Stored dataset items
────────
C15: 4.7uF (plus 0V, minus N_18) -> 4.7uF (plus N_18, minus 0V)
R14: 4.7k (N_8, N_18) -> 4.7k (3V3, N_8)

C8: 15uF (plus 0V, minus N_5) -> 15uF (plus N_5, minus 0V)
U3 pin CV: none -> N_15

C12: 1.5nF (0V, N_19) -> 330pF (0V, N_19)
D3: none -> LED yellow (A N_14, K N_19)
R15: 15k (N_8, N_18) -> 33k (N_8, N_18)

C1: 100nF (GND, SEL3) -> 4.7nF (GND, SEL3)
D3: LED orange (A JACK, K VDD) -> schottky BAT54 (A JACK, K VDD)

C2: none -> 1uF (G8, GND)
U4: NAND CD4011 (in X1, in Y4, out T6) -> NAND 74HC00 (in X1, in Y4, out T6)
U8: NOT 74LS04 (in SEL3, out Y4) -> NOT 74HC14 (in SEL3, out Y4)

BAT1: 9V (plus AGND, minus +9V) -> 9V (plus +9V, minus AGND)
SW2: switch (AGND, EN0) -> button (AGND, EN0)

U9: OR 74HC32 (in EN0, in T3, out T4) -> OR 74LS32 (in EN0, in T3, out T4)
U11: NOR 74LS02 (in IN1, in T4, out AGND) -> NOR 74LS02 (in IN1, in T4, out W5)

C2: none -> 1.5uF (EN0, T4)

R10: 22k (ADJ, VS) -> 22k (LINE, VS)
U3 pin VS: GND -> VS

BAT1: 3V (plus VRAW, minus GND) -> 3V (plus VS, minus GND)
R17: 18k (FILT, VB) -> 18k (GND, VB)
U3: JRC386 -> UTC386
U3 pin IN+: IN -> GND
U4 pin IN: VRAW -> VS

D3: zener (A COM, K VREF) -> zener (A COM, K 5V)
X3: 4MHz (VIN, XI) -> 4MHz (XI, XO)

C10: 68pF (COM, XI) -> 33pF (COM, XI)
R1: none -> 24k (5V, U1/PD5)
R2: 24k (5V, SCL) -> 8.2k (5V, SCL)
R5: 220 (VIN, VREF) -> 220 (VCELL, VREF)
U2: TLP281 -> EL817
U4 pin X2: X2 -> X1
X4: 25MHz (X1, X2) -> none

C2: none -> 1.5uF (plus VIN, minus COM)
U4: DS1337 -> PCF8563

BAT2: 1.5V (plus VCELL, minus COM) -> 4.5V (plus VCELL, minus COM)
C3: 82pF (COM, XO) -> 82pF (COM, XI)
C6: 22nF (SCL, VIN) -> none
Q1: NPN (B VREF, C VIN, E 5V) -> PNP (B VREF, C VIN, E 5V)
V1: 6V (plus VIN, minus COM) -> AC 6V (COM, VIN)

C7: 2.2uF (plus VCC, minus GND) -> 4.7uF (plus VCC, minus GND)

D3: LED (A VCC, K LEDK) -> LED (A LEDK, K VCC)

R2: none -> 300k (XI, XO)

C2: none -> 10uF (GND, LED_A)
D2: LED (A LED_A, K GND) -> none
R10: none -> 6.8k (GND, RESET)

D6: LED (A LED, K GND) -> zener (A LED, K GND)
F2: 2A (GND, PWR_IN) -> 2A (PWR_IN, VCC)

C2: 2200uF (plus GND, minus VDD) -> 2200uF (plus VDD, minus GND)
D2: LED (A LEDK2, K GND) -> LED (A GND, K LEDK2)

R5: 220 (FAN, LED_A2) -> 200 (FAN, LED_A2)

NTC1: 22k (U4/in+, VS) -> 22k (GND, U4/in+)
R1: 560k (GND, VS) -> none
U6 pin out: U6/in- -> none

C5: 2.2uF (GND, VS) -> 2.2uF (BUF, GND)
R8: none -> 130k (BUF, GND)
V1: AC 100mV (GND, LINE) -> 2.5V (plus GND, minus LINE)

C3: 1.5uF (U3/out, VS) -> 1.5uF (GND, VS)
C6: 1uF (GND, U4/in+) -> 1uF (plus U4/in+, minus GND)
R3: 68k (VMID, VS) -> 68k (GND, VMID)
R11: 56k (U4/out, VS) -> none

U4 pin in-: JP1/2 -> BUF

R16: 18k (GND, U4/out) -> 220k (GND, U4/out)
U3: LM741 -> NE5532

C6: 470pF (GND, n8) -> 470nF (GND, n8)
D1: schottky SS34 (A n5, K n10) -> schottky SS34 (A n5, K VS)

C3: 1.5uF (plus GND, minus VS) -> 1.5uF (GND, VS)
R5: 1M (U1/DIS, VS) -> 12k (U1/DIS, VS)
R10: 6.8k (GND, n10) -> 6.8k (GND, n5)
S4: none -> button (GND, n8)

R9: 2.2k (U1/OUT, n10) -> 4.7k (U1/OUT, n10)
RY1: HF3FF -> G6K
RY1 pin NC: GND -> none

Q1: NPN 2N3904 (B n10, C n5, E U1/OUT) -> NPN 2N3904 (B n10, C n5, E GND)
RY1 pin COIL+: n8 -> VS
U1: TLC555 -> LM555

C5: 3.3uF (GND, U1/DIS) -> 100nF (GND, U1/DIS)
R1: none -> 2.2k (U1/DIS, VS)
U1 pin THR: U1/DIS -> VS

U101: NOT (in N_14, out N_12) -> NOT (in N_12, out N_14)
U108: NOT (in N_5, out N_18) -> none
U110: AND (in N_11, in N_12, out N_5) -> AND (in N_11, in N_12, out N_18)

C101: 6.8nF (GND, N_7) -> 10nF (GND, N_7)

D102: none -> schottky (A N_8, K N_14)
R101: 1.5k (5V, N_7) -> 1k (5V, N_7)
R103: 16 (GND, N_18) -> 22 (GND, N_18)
────────
:: The problem ::
Nothing in the data may be left out. Copy all of it exactly.

:: Task solution ::
C15: 4.7uF (plus 0V, minus N_18) -> 4.7uF (plus N_18, minus 0V)
R14: 4.7k (N_8, N_18) -> 4.7k (3V3, N_8)

C8: 15uF (plus 0V, minus N_5) -> 15uF (plus N_5, minus 0V)
U3 pin CV: none -> N_15

C12: 1.5nF (0V, N_19) -> 330pF (0V, N_19)
D3: none -> LED yellow (A N_14, K N_19)
R15: 15k (N_8, N_18) -> 33k (N_8, N_18)

C1: 100nF (GND, SEL3) -> 4.7nF (GND, SEL3)
D3: LED orange (A JACK, K VDD) -> schottky BAT54 (A JACK, K VDD)

C2: none -> 1uF (G8, GND)
U4: NAND CD4011 (in X1, in Y4, out T6) -> NAND 74HC00 (in X1, in Y4, out T6)
U8: NOT 74LS04 (in SEL3, out Y4) -> NOT 74HC14 (in SEL3, out Y4)

BAT1: 9V (plus AGND, minus +9V) -> 9V (plus +9V, minus AGND)
SW2: switch (AGND, EN0) -> button (AGND, EN0)

U9: OR 74HC32 (in EN0, in T3, out T4) -> OR 74LS32 (in EN0, in T3, out T4)
U11: NOR 74LS02 (in IN1, in T4, out AGND) -> NOR 74LS02 (in IN1, in T4, out W5)

C2: none -> 1.5uF (EN0, T4)

R10: 22k (ADJ, VS) -> 22k (LINE, VS)
U3 pin VS: GND -> VS

BAT1: 3V (plus VRAW, minus GND) -> 3V (plus VS, minus GND)
R17: 18k (FILT, VB) -> 18k (GND, VB)
U3: JRC386 -> UTC386
U3 pin IN+: IN -> GND
U4 pin IN: VRAW -> VS

D3: zener (A COM, K VREF) -> zener (A COM, K 5V)
X3: 4MHz (VIN, XI) -> 4MHz (XI, XO)

C10: 68pF (COM, XI) -> 33pF (COM, XI)
R1: none -> 24k (5V, U1/PD5)
R2: 24k (5V, SCL) -> 8.2k (5V, SCL)
R5: 220 (VIN, VREF) -> 220 (VCELL, VREF)
U2: TLP281 -> EL817
U4 pin X2: X2 -> X1
X4: 25MHz (X1, X2) -> none

C2: none -> 1.5uF (plus VIN, minus COM)
U4: DS1337 -> PCF8563

BAT2: 1.5V (plus VCELL, minus COM) -> 4.5V (plus VCELL, minus COM)
C3: 82pF (COM, XO) -> 82pF (COM, XI)
C6: 22nF (SCL, VIN) -> none
Q1: NPN (B VREF, C VIN, E 5V) -> PNP (B VREF, C VIN, E 5V)
V1: 6V (plus VIN, minus COM) -> AC 6V (COM, VIN)

C7: 2.2uF (plus VCC, minus GND) -> 4.7uF (plus VCC, minus GND)

D3: LED (A VCC, K LEDK) -> LED (A LEDK, K VCC)

R2: none -> 300k (XI, XO)

C2: none -> 10uF (GND, LED_A)
D2: LED (A LED_A, K GND) -> none
R10: none -> 6.8k (GND, RESET)

D6: LED (A LED, K GND) -> zener (A LED, K GND)
F2: 2A (GND, PWR_IN) -> 2A (PWR_IN, VCC)

C2: 2200uF (plus GND, minus VDD) -> 2200uF (plus VDD, minus GND)
D2: LED (A LEDK2, K GND) -> LED (A GND, K LEDK2)

R5: 220 (FAN, LED_A2) -> 200 (FAN, LED_A2)

NTC1: 22k (U4/in+, VS) -> 22k (GND, U4/in+)
R1: 560k (GND, VS) -> none
U6 pin out: U6/in- -> none

C5: 2.2uF (GND, VS) -> 2.2uF (BUF, GND)
R8: none -> 130k (BUF, GND)
V1: AC 100mV (GND, LINE) -> 2.5V (plus GND, minus LINE)

C3: 1.5uF (U3/out, VS) -> 1.5uF (GND, VS)
C6: 1uF (GND, U4/in+) -> 1uF (plus U4/in+, minus GND)
R3: 68k (VMID, VS) -> 68k (GND, VMID)
R11: 56k (U4/out, VS) -> none

U4 pin in-: JP1/2 -> BUF

R16: 18k (GND, U4/out) -> 220k (GND, U4/out)
U3: LM741 -> NE5532

C6: 470pF (GND, n8) -> 470nF (GND, n8)
D1: schottky SS34 (A n5, K n10) -> schottky SS34 (A n5, K VS)

C3: 1.5uF (plus GND, minus VS) -> 1.5uF (GND, VS)
R5: 1M (U1/DIS, VS) -> 12k (U1/DIS, VS)
R10: 6.8k (GND, n10) -> 6.8k (GND, n5)
S4: none -> button (GND, n8)

R9: 2.2k (U1/OUT, n10) -> 4.7k (U1/OUT, n10)
RY1: HF3FF -> G6K
RY1 pin NC: GND -> none

Q1: NPN 2N3904 (B n10, C n5, E U1/OUT) -> NPN 2N3904 (B n10, C n5, E GND)
RY1 pin COIL+: n8 -> VS
U1: TLC555 -> LM555

C5: 3.3uF (GND, U1/DIS) -> 100nF (GND, U1/DIS)
R1: none -> 2.2k (U1/DIS, VS)
U1 pin THR: U1/DIS -> VS

U101: NOT (in N_14, out N_12) -> NOT (in N_12, out N_14)
U108: NOT (in N_5, out N_18) -> none
U110: AND (in N_11, in N_12, out N_5) -> AND (in N_11, in N_12, out N_18)

C101: 6.8nF (GND, N_7) -> 10nF (GND, N_7)

D102: none -> schottky (A N_8, K N_14)
R101: 1.5k (5V, N_7) -> 1k (5V, N_7)
R103: 16 (GND, N_18) -> 22 (GND, N_18)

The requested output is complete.